**Problem**
Transcribe, without any alteration, only the lines that begin at the line containing "PIR1 pin OUT: A0 -> TX" and run to the last line below.

**Material supplied**
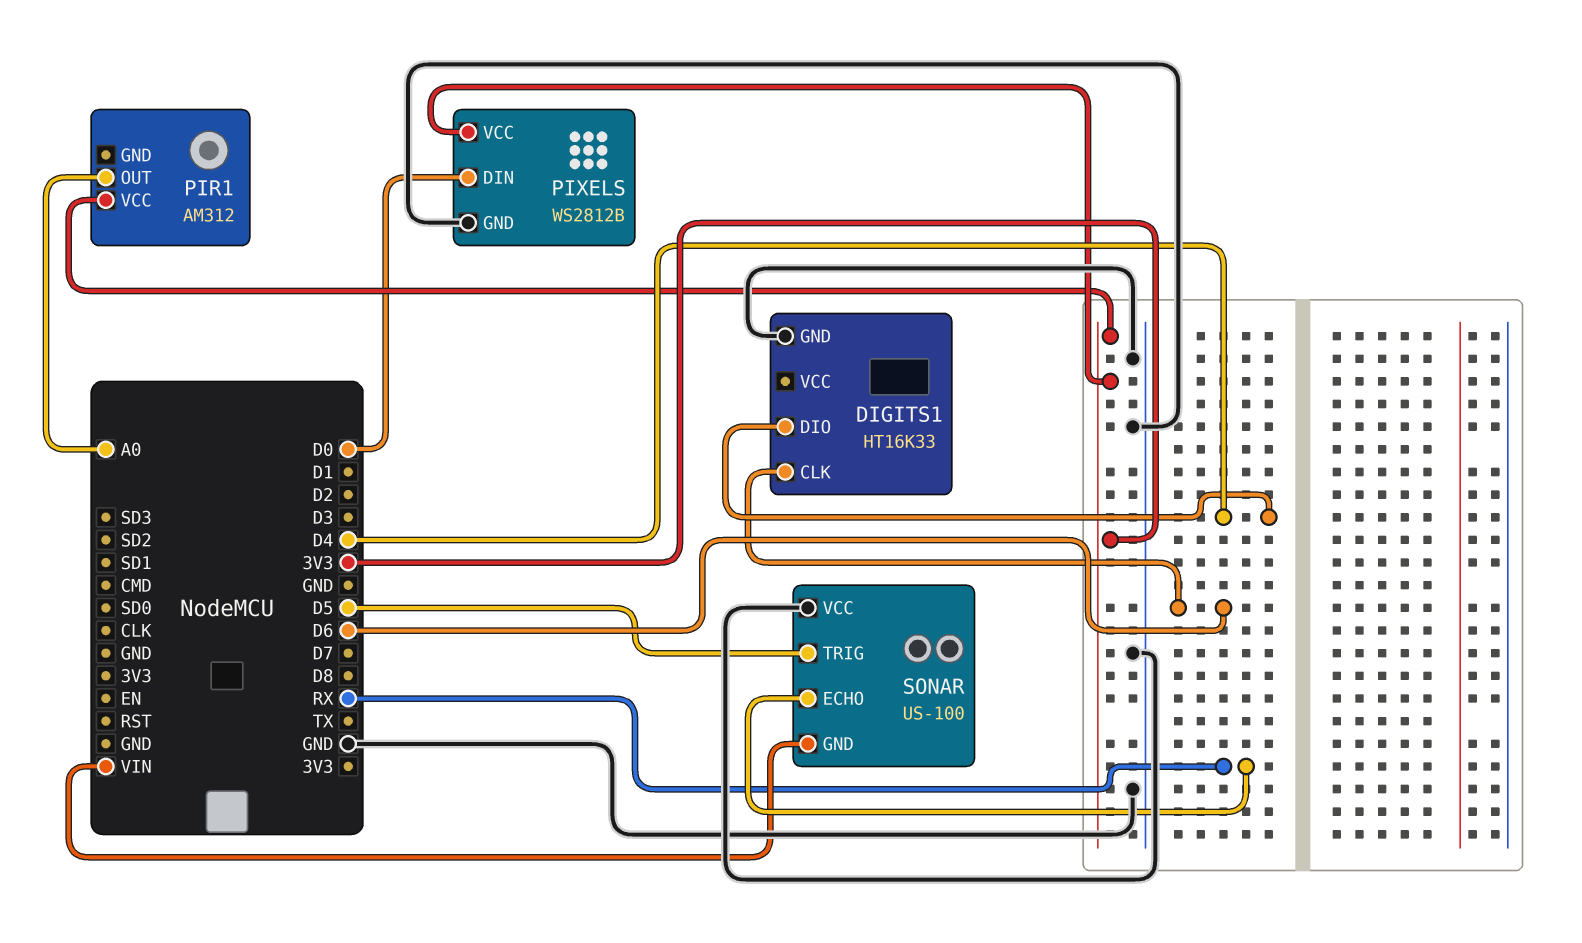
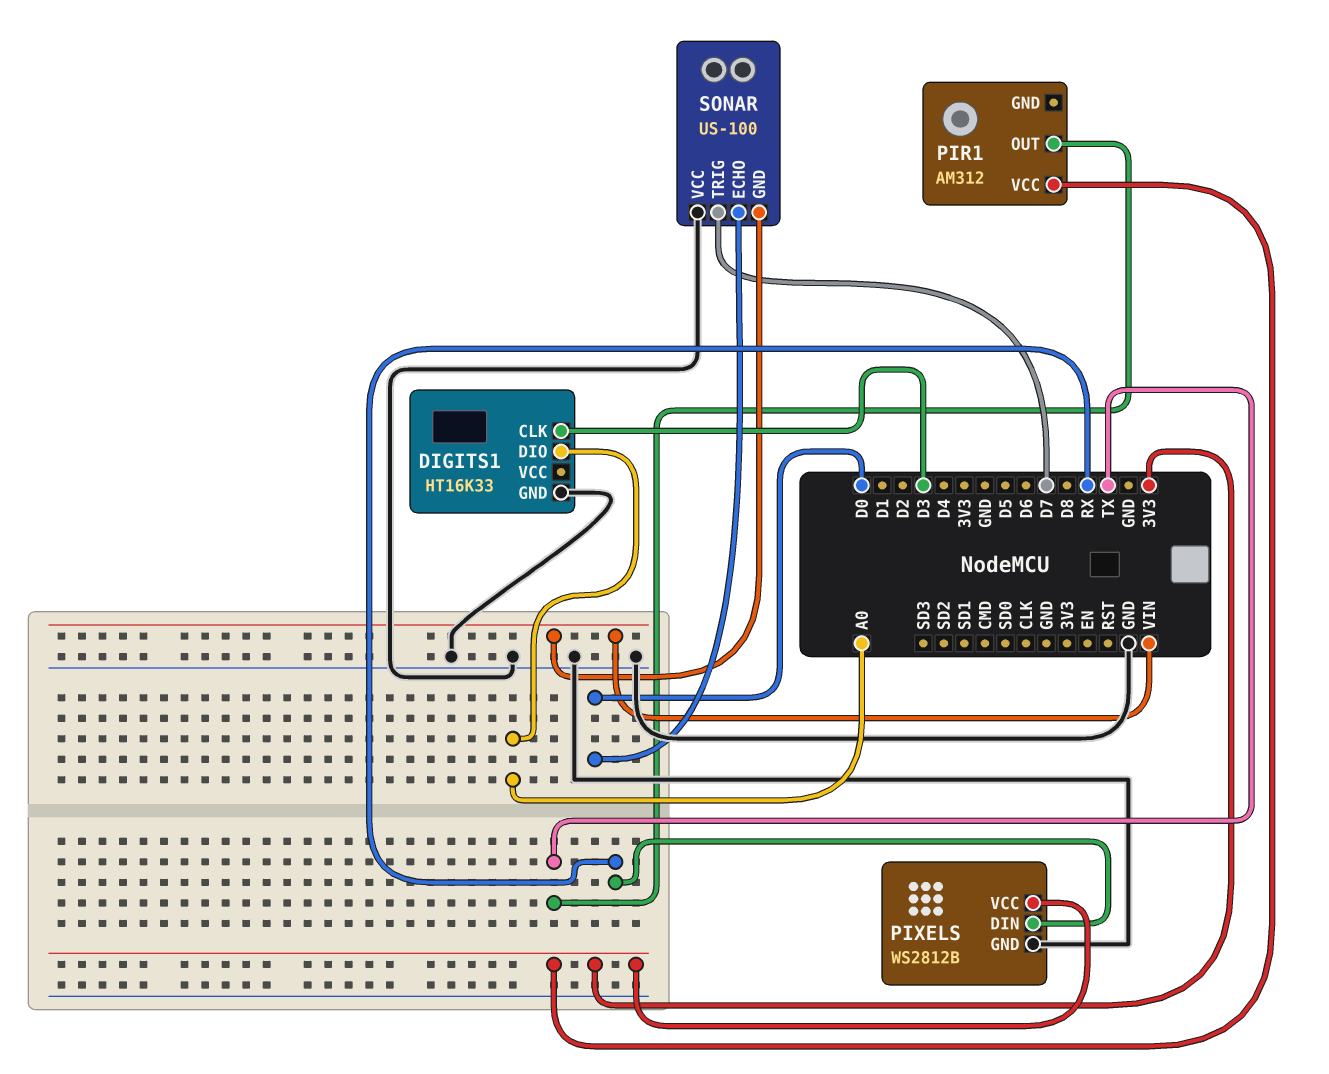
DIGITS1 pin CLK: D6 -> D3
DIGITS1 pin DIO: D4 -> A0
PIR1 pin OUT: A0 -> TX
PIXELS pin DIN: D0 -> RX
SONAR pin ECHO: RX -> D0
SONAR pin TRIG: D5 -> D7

**Response to this exercise**
PIR1 pin OUT: A0 -> TX
PIXELS pin DIN: D0 -> RX
SONAR pin ECHO: RX -> D0
SONAR pin TRIG: D5 -> D7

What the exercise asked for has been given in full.